*** Given data ***
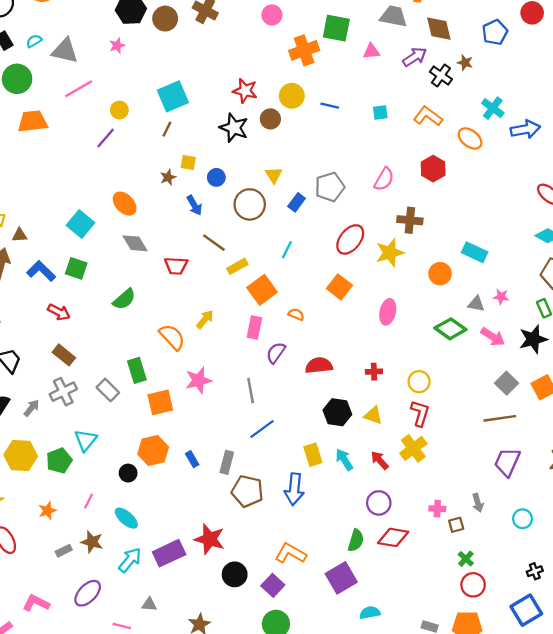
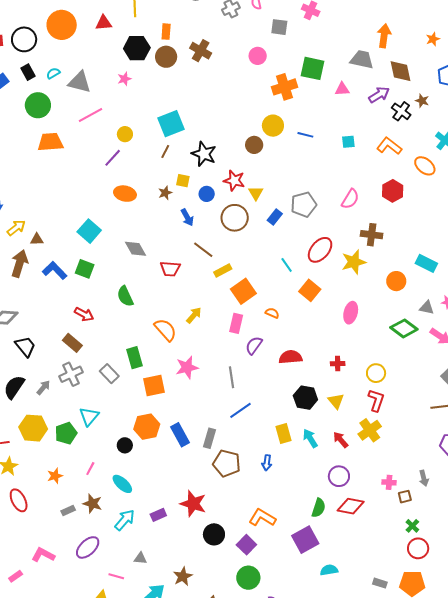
red star: (245, 91) -> (234, 181), moved
black star: (234, 128) -> (204, 154), moved
orange ellipse: (125, 204) -> (125, 194), moved, turned -35
cyan line: (287, 250) -> (287, 265), moved, turned -63
green semicircle: (124, 299) -> (125, 296), turned 105
red arrow: (59, 312) -> (84, 314), moved
yellow triangle: (373, 415) -> (336, 401), turned 30
blue rectangle: (192, 459) -> (180, 435), size x1.6
blue arrow: (294, 489) -> (267, 463), size x0.6
purple rectangle: (169, 553) -> (158, 515), size x0.6

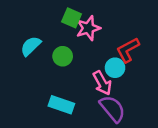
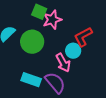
green circle: (63, 56) -> (32, 42), size x1.5
purple semicircle: (112, 109) -> (55, 83), moved

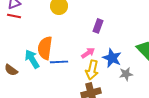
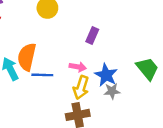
pink arrow: (88, 53) -> (78, 67), turned 40
gray star: (126, 74) -> (112, 91), moved

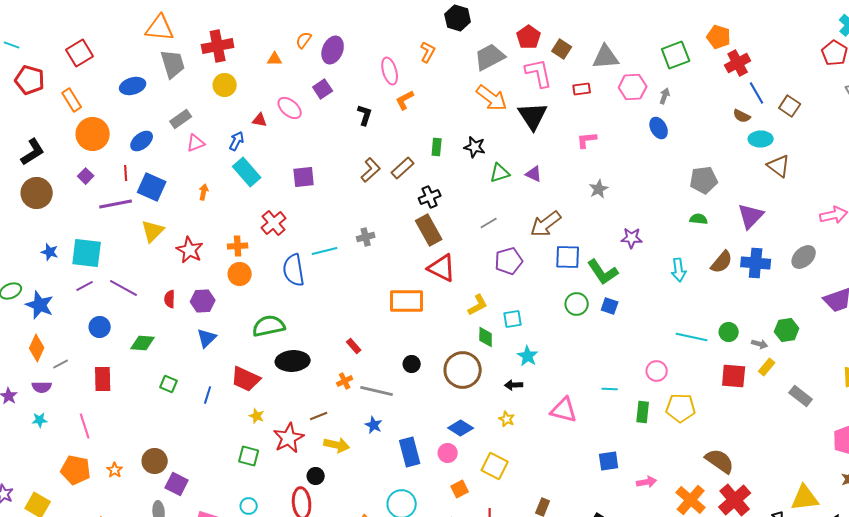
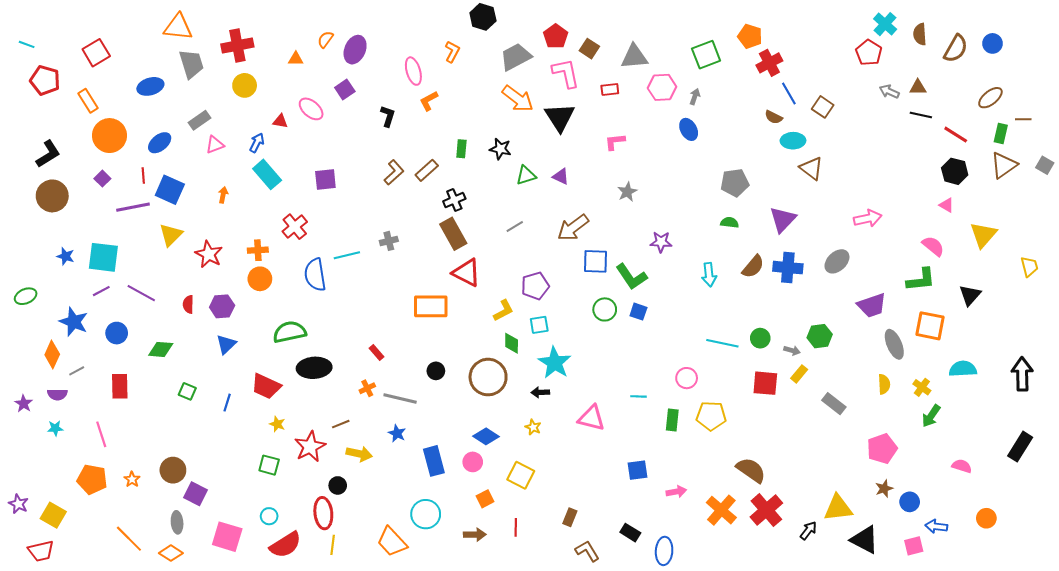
purple pentagon: (509, 261) -> (535, 286), moved
blue star: (40, 305) -> (74, 322), moved
cyan star: (528, 356) -> (555, 363), size x1.5

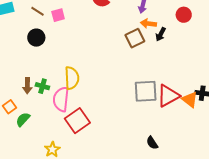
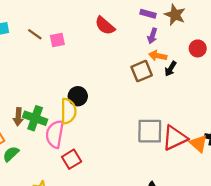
black circle: (36, 38) -> (78, 96), moved
green cross: (42, 86) -> (35, 118), size x1.5
red square: (77, 121) -> (72, 159), size x0.7

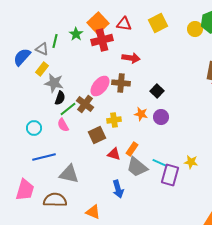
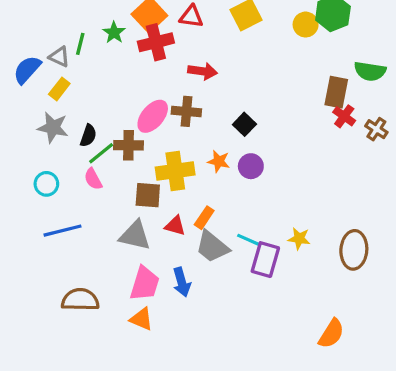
gray star: (54, 83) -> (53, 128), moved
brown cross: (85, 104) -> (129, 145), turned -36
yellow cross: (114, 120) -> (175, 171), size x1.6
brown square: (97, 135) -> (148, 195), turned 30
gray triangle: (69, 174) -> (135, 235), moved
pink trapezoid: (25, 190) -> (145, 284), moved

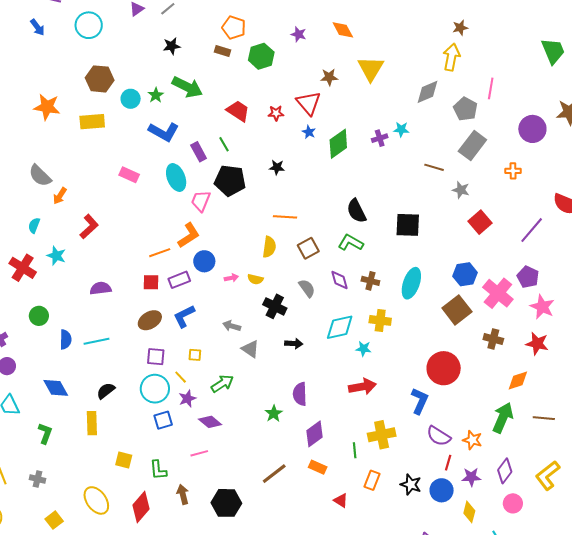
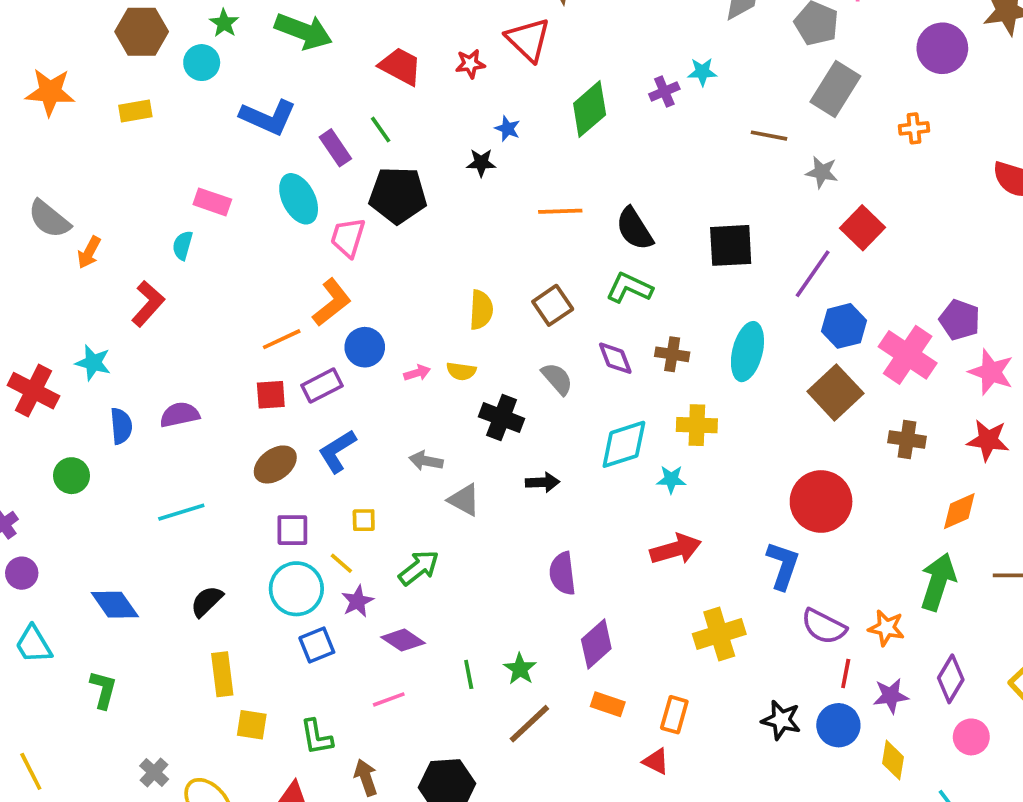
green star: (156, 95) -> (224, 23), moved
yellow rectangle: (92, 122) -> (135, 111), size x0.7
blue star: (309, 132) -> (508, 129), moved
orange line: (285, 217) -> (560, 211), moved
cyan semicircle: (34, 225) -> (183, 245), moved
purple line: (532, 230) -> (813, 274), moved
blue semicircle: (66, 339) -> (121, 426), moved
green star: (274, 414) -> (520, 669), moved
yellow rectangle: (92, 423) -> (222, 674), moved
green line: (355, 450) -> (469, 674), moved
gray cross: (37, 479) -> (154, 772), moved, turned 35
orange rectangle: (372, 480) -> (674, 715), moved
*** End of Given data ***
▶ _Problem to work on_
If a line in the records includes the string "green", copy it.

▶ _Written response_
green semicircle: (124, 299) -> (125, 296), turned 105
green circle: (63, 56) -> (32, 42), size x1.5
green cross: (42, 86) -> (35, 118), size x1.5
green star: (156, 95) -> (224, 23), moved
green star: (274, 414) -> (520, 669), moved
green line: (355, 450) -> (469, 674), moved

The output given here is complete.